- **Your goal**:
Every line in the listing below from the one with "The camera went 15" through the one with "The purple skittle" is to be reproduced exactly, both ends included; leave out the rest.

"""

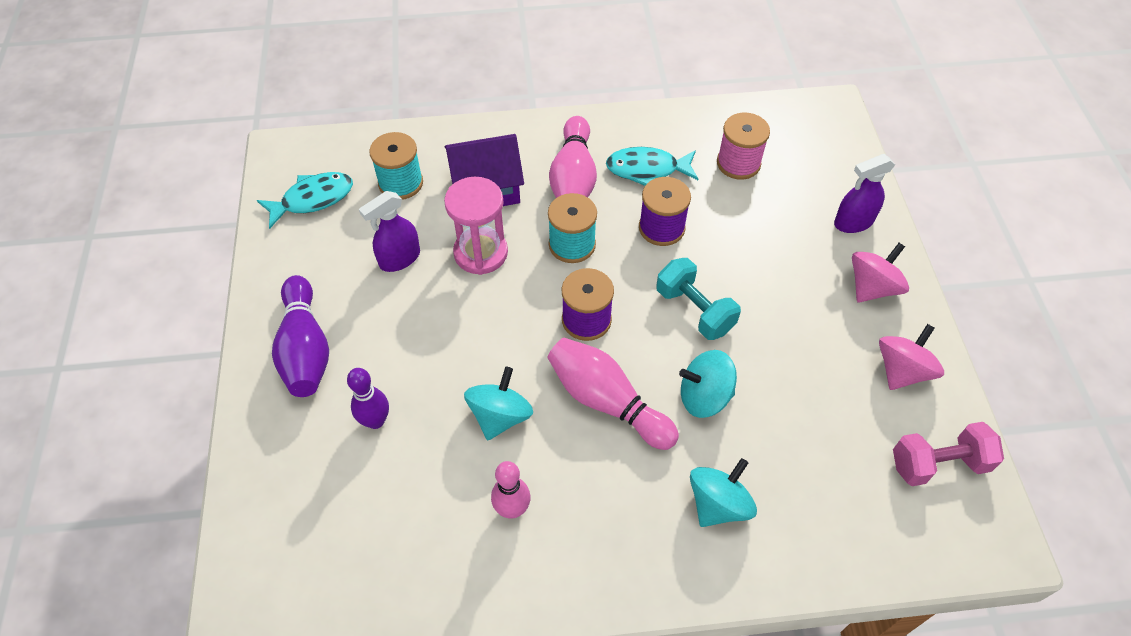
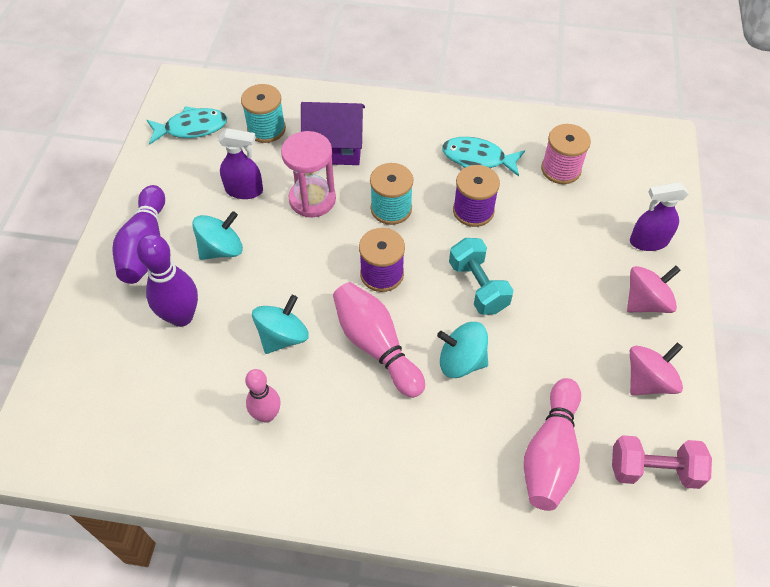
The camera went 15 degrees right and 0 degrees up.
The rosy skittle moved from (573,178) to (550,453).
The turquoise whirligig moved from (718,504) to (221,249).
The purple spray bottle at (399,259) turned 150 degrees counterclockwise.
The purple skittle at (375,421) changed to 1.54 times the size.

"""
"""

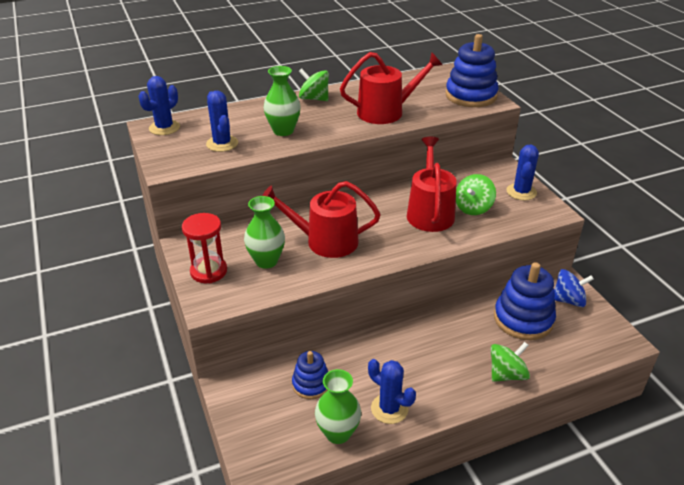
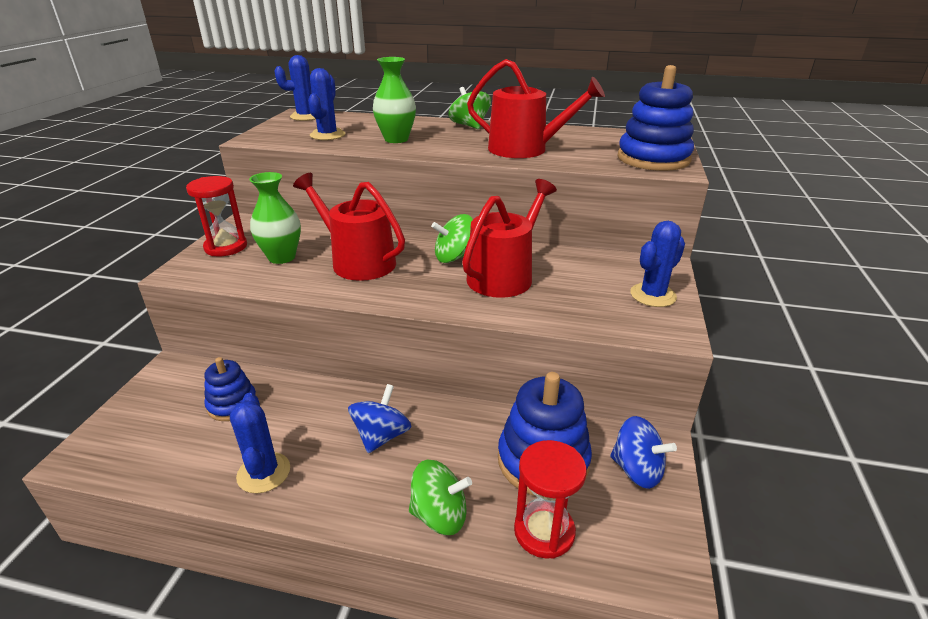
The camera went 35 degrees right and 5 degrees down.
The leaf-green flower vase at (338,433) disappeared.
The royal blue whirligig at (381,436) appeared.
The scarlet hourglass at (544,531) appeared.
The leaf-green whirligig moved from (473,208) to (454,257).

"""

- **Worked solution**:
The camera went 15 degrees right and 0 degrees up.
The rosy skittle moved from (573,178) to (550,453).
The turquoise whirligig moved from (718,504) to (221,249).
The purple spray bottle at (399,259) turned 150 degrees counterclockwise.
The purple skittle at (375,421) changed to 1.54 times the size.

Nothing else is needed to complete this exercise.